- [Task goal]
Copy out every line of the records from the one containing "230 [447, 159]" down to the one containing "Meridian, MS [715, 89]", both included, and nothing else.

- [Supplied entries]
______

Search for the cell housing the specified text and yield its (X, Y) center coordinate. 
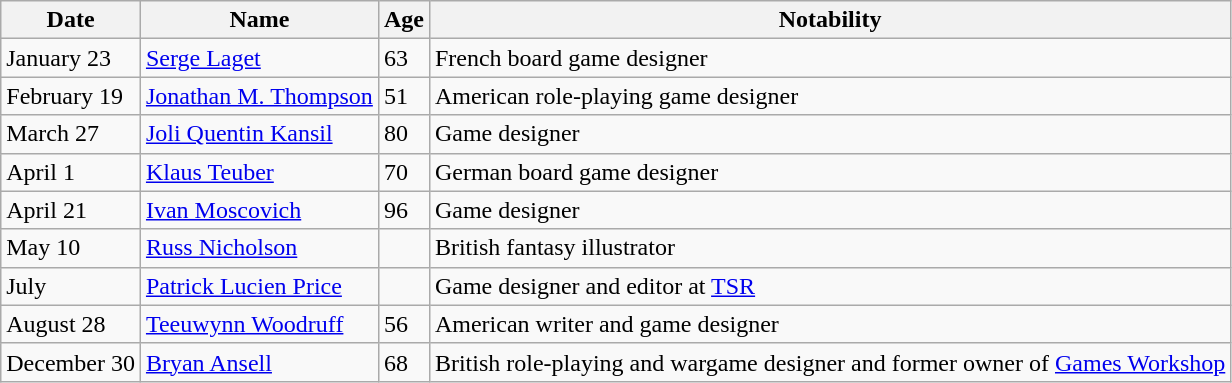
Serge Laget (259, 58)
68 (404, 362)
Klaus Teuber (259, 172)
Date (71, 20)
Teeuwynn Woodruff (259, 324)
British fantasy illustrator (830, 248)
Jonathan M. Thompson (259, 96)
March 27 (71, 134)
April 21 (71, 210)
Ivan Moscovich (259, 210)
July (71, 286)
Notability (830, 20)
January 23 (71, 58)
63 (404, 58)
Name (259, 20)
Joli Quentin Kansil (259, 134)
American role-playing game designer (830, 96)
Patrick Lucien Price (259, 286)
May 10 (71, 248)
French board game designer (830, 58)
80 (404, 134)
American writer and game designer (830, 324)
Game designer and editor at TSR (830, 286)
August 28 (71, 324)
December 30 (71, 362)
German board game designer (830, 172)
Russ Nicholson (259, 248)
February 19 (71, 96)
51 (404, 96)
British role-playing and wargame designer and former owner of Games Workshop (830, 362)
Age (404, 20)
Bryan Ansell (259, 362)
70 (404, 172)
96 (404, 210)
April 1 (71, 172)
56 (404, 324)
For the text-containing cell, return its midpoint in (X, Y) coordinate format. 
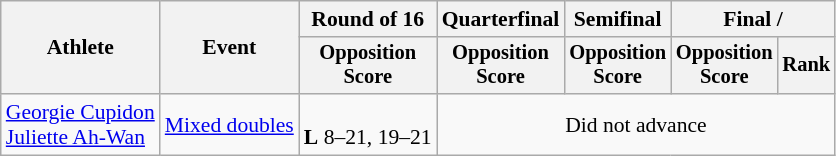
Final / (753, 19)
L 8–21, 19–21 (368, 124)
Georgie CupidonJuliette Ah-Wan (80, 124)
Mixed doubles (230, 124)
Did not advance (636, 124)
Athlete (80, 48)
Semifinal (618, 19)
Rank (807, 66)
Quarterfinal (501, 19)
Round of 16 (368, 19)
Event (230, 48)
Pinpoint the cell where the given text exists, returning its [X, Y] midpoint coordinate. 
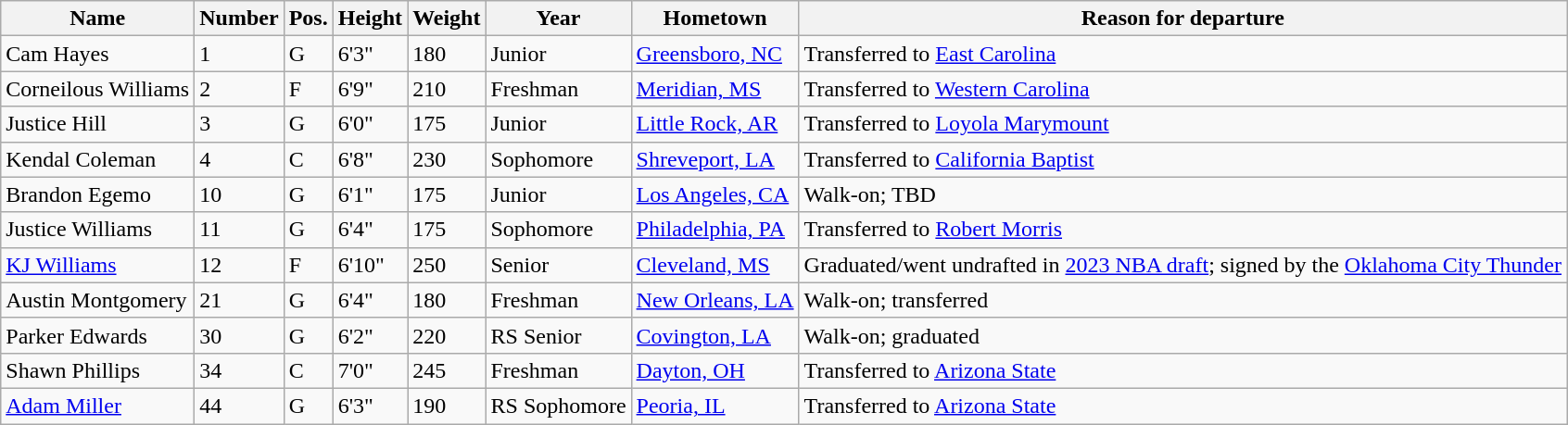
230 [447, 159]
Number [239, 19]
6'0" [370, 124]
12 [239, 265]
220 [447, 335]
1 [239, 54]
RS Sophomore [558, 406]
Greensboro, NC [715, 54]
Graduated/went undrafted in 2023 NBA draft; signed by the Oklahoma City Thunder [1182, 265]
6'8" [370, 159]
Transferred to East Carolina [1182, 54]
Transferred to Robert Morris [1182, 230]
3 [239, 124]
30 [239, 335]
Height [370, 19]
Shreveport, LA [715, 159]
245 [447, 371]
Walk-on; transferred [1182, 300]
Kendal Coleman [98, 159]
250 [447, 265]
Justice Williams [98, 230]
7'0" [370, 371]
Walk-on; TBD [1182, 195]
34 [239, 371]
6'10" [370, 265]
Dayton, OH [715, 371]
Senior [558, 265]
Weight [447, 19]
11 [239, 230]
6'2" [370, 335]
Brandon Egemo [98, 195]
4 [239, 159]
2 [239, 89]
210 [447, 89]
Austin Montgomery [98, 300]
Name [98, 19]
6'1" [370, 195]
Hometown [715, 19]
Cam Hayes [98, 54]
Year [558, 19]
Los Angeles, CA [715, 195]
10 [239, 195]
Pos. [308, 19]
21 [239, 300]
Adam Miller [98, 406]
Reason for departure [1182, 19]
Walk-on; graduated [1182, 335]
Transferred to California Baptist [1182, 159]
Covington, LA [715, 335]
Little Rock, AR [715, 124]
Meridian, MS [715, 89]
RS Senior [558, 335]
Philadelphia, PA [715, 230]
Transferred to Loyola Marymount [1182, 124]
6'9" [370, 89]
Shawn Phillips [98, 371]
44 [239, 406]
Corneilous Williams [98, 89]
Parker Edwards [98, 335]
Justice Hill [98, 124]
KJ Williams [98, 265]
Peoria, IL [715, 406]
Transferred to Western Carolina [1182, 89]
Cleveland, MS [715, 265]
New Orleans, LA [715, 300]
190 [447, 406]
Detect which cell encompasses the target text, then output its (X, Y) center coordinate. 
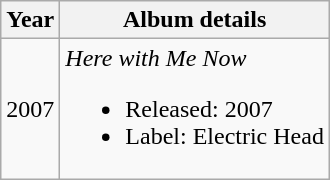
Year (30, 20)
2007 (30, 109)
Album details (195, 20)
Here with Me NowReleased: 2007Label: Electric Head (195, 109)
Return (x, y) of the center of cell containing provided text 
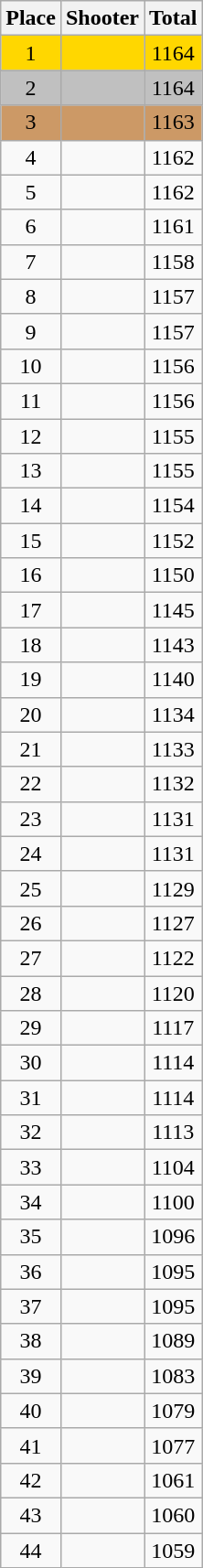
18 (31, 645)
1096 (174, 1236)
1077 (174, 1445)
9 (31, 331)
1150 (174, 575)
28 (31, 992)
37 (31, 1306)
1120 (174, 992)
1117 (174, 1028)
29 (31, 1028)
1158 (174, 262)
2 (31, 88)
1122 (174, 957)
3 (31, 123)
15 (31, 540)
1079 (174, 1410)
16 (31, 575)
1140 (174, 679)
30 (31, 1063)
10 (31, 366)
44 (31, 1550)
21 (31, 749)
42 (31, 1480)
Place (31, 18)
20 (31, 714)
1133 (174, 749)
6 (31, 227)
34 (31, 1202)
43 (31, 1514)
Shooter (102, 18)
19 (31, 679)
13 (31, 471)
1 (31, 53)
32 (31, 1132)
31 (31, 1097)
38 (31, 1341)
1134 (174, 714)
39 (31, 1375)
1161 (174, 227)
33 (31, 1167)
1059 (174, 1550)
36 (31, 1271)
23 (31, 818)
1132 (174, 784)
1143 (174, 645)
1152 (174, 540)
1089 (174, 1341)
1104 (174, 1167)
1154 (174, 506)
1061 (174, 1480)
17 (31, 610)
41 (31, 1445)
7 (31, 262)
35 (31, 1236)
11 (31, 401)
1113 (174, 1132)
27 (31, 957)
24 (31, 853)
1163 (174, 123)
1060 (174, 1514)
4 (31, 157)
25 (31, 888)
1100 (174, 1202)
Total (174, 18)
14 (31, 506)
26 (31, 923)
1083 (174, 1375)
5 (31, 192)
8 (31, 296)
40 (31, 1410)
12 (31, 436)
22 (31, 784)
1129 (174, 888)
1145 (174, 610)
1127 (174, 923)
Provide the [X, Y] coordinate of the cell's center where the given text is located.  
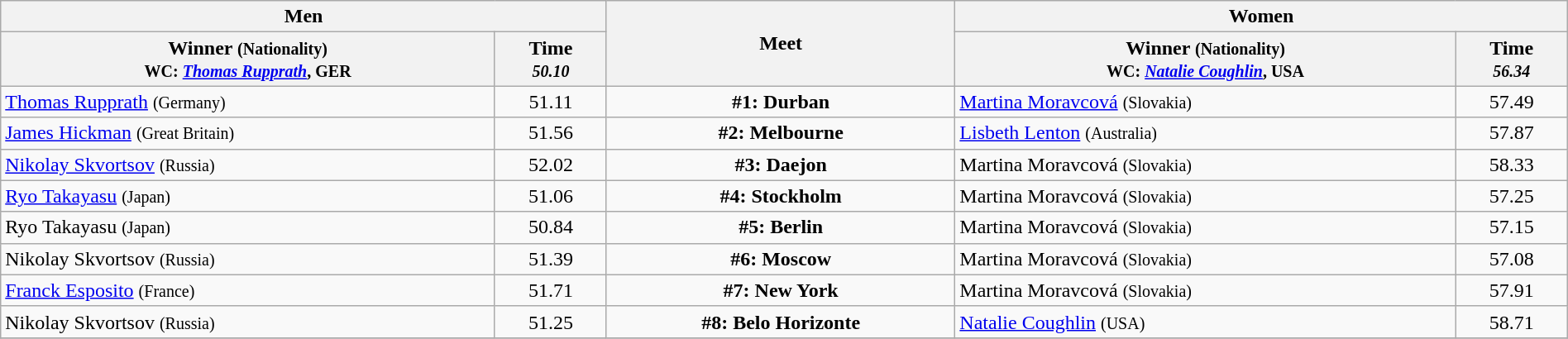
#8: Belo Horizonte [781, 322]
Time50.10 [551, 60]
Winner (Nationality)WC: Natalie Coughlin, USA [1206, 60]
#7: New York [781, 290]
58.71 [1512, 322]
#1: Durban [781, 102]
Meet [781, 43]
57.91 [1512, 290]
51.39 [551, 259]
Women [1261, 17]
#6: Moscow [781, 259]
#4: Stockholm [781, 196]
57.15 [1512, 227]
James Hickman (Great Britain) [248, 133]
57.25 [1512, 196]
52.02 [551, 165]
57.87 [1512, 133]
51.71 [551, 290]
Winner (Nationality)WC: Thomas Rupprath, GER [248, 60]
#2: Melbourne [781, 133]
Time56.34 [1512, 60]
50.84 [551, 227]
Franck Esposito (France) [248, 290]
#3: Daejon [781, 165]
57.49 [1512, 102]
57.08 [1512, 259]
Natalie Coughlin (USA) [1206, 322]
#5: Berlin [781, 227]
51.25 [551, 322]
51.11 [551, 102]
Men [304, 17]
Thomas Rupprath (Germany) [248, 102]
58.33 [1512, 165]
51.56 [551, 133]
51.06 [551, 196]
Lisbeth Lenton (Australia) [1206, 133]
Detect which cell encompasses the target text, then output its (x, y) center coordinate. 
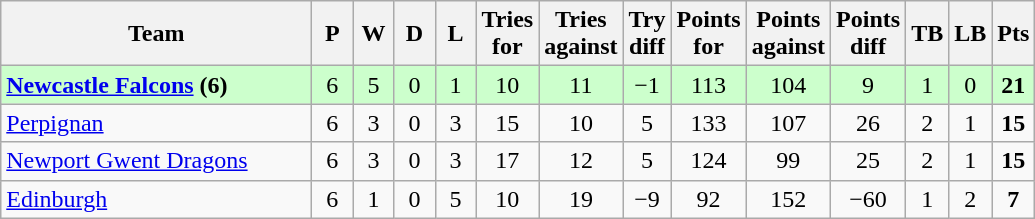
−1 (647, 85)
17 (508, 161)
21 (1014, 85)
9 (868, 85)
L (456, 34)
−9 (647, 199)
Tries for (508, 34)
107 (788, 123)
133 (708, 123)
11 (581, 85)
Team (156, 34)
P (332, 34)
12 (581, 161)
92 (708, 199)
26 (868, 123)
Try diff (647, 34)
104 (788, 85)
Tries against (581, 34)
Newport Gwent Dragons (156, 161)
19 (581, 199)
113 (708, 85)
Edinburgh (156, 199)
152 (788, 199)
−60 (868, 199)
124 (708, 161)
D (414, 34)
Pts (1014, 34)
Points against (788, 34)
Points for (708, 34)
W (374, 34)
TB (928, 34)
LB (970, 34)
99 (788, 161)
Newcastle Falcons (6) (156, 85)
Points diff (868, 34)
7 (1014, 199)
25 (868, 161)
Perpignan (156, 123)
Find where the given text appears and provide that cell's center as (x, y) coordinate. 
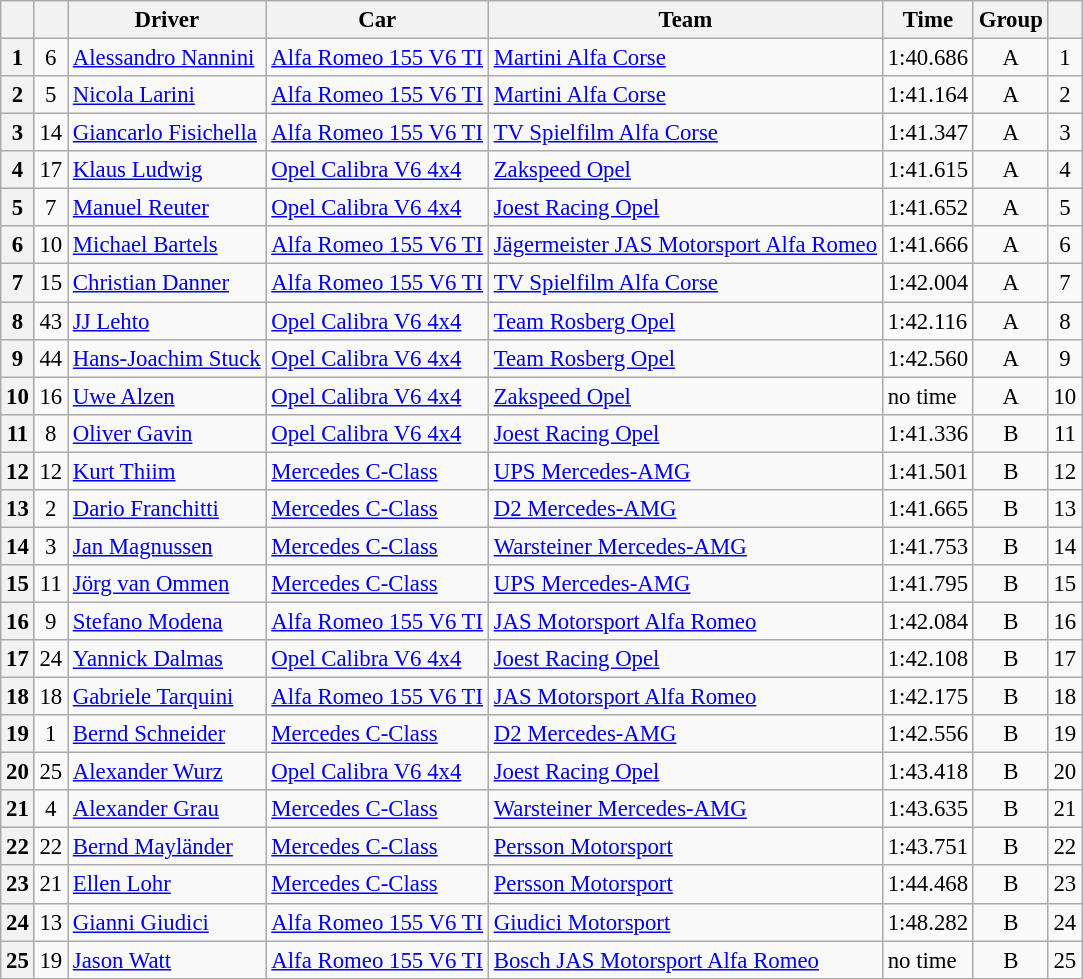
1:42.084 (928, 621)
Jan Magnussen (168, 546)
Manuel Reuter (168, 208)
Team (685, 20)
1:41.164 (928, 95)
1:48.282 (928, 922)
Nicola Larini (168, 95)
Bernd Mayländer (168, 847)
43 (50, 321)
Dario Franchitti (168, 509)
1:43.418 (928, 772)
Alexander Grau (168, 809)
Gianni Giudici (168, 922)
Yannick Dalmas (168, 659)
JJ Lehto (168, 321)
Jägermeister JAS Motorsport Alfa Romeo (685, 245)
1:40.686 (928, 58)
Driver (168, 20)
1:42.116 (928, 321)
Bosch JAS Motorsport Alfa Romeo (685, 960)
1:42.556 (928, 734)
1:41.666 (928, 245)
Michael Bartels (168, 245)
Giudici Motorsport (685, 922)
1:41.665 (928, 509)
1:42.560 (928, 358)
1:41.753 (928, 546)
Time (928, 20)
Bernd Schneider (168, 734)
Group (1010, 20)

______

- [Exercise answer]
230 [447, 159]
Number [239, 19]
6'0" [370, 124]
12 [239, 265]
220 [447, 335]
1 [239, 54]
RS Sophomore [558, 406]
Greensboro, NC [715, 54]
Graduated/went undrafted in 2023 NBA draft; signed by the Oklahoma City Thunder [1182, 265]
6'8" [370, 159]
Transferred to East Carolina [1182, 54]
Transferred to Robert Morris [1182, 230]
3 [239, 124]
30 [239, 335]
Height [370, 19]
Shreveport, LA [715, 159]
245 [447, 371]
Walk-on; transferred [1182, 300]
Kendal Coleman [98, 159]
250 [447, 265]
Justice Williams [98, 230]
7'0" [370, 371]
Walk-on; TBD [1182, 195]
34 [239, 371]
6'10" [370, 265]
Dayton, OH [715, 371]
Senior [558, 265]
Weight [447, 19]
11 [239, 230]
6'2" [370, 335]
Brandon Egemo [98, 195]
4 [239, 159]
2 [239, 89]
210 [447, 89]
Austin Montgomery [98, 300]
Name [98, 19]
6'1" [370, 195]
Hometown [715, 19]
Cam Hayes [98, 54]
Year [558, 19]
Los Angeles, CA [715, 195]
10 [239, 195]
Pos. [308, 19]
21 [239, 300]
Adam Miller [98, 406]
Reason for departure [1182, 19]
Walk-on; graduated [1182, 335]
Transferred to California Baptist [1182, 159]
Covington, LA [715, 335]
Little Rock, AR [715, 124]
Meridian, MS [715, 89]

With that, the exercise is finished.